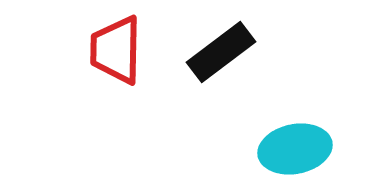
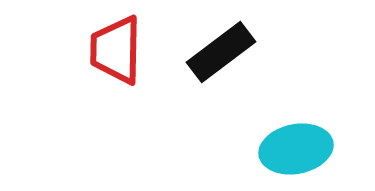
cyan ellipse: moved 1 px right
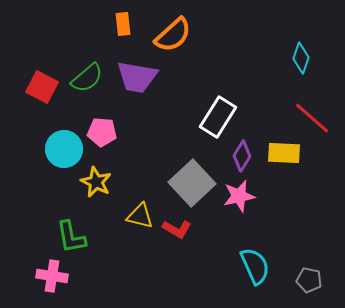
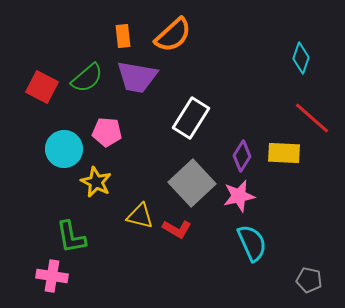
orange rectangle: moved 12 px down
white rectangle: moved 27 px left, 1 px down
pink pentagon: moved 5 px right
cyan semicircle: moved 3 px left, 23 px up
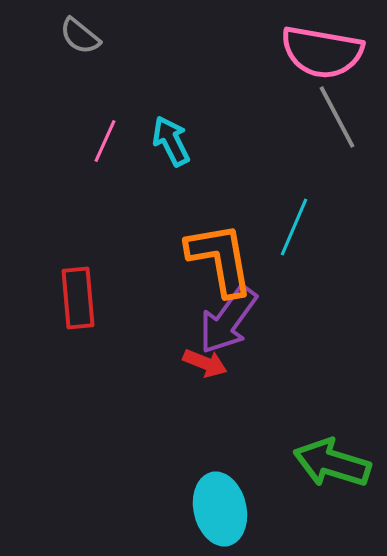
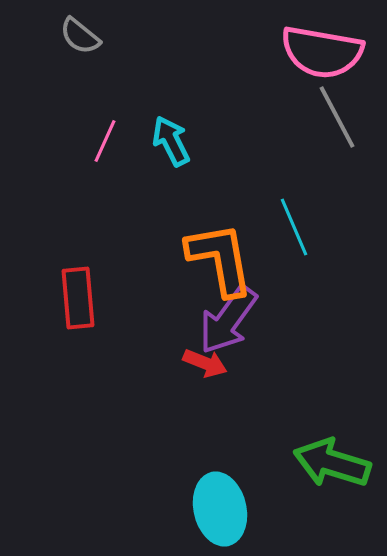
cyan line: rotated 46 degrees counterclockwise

+-------+

Exercise directions
Everything in the records above must be repeated exactly, except the pictures.

Output
cyan ellipse: moved 1 px right
orange rectangle: moved 12 px down
white rectangle: moved 27 px left, 1 px down
pink pentagon: moved 5 px right
cyan semicircle: moved 3 px left, 23 px up
cyan line: rotated 46 degrees counterclockwise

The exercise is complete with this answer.